> _EXERCISE_: Below are some entries. Copy each line that holds the string "bright".
Content starts
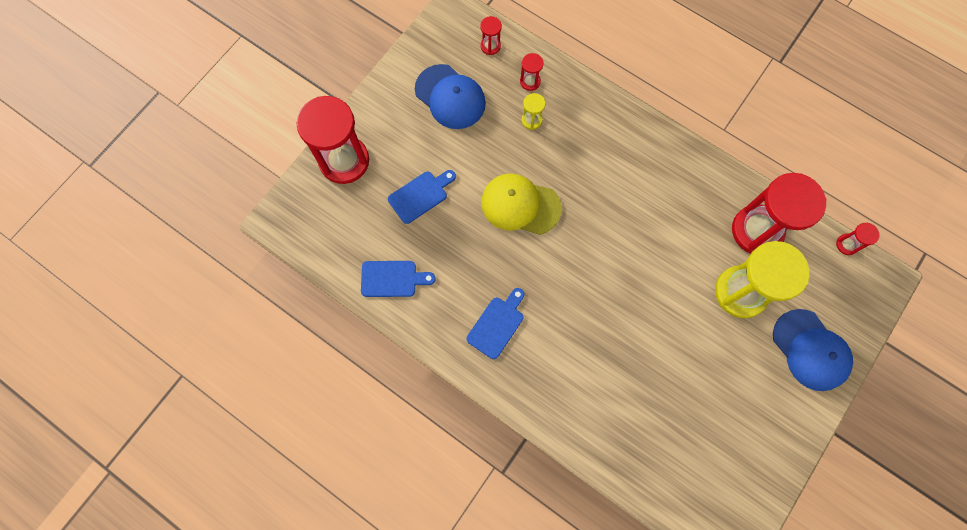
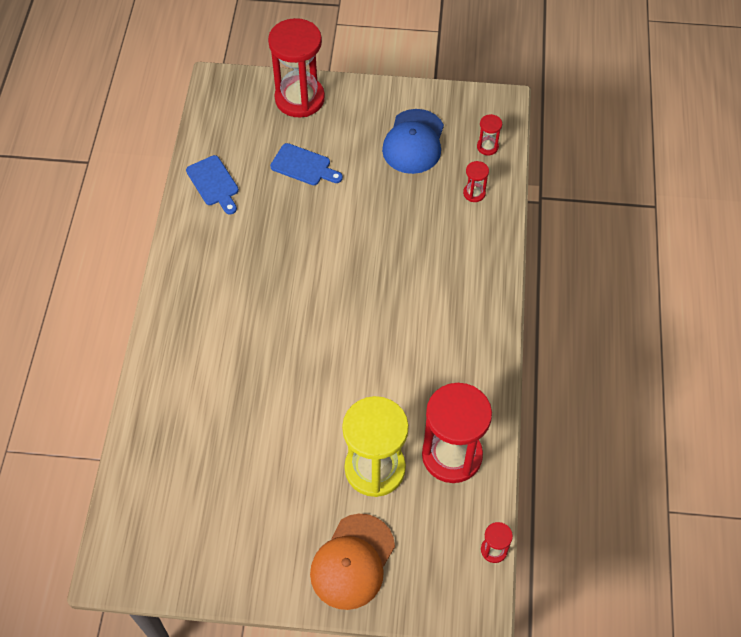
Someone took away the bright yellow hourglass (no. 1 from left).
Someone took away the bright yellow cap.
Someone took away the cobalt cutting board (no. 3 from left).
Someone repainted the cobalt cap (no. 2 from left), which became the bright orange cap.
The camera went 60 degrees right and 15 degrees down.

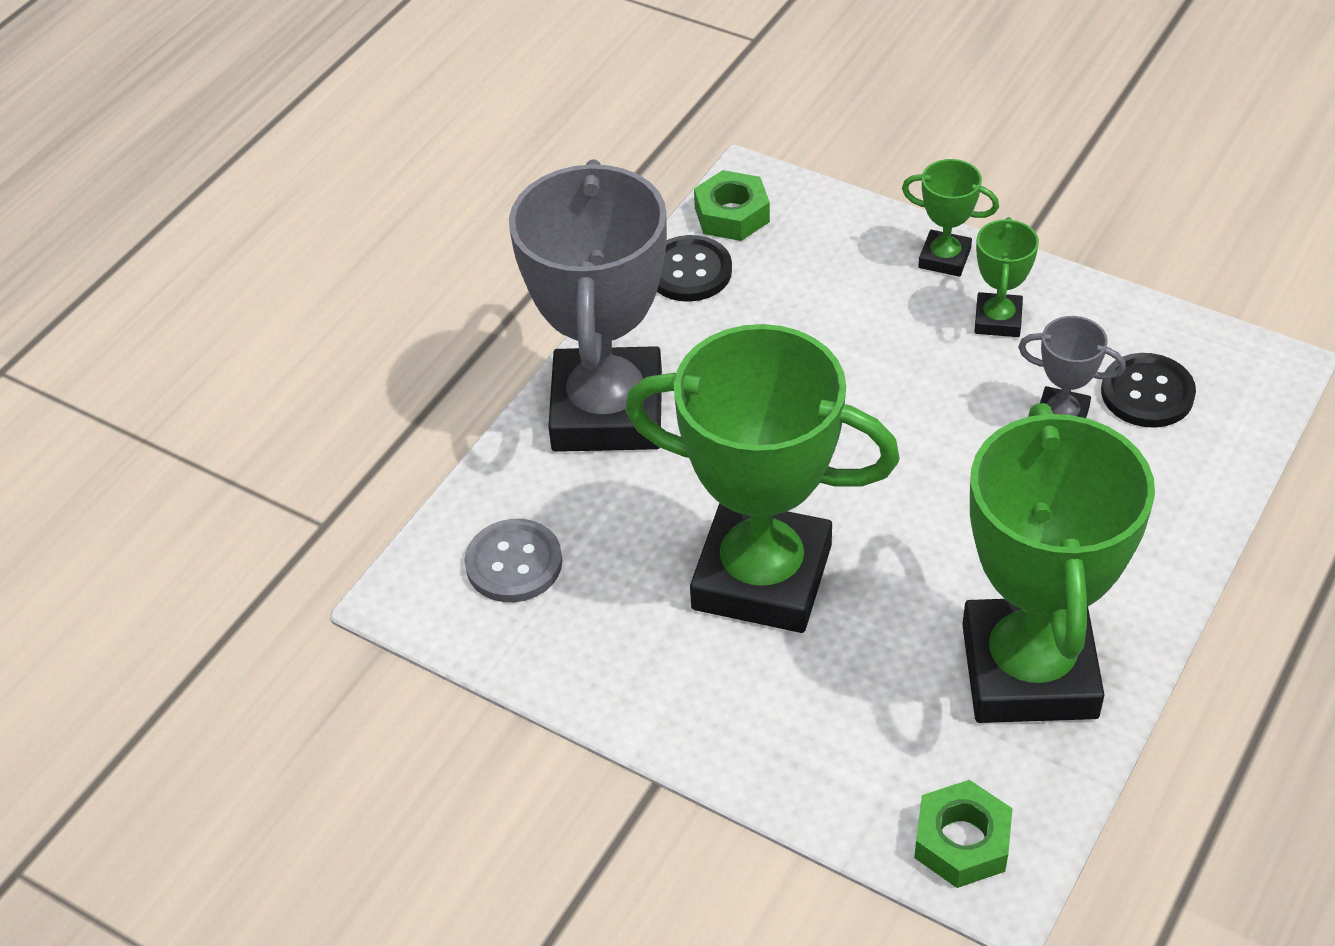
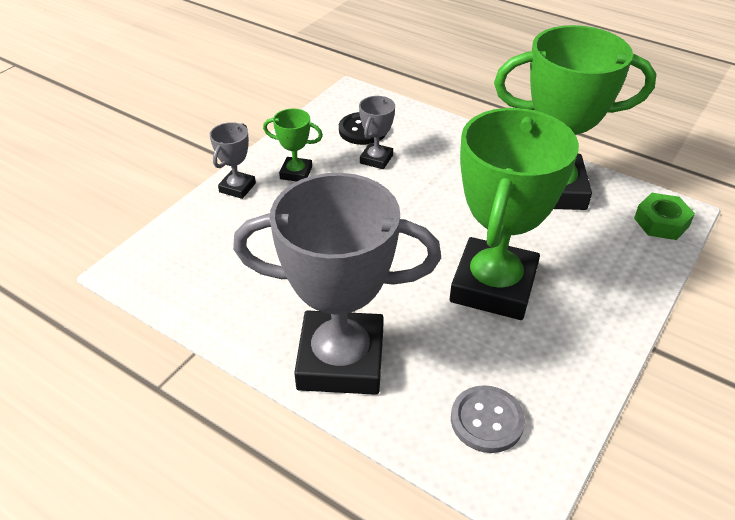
Someone repainted the green prize cup (no. 2 from left), which became the ash-grey prize cup (no. 1 from left).
Someone took away the green nut (no. 1 from left).
Someone took away the jet-black button (no. 1 from left).
The camera went 90 degrees left and 5 degrees down.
Content ends
> _ANSWER AREA_:
Someone took away the bright yellow hourglass (no. 1 from left).
Someone took away the bright yellow cap.
Someone repainted the cobalt cap (no. 2 from left), which became the bright orange cap.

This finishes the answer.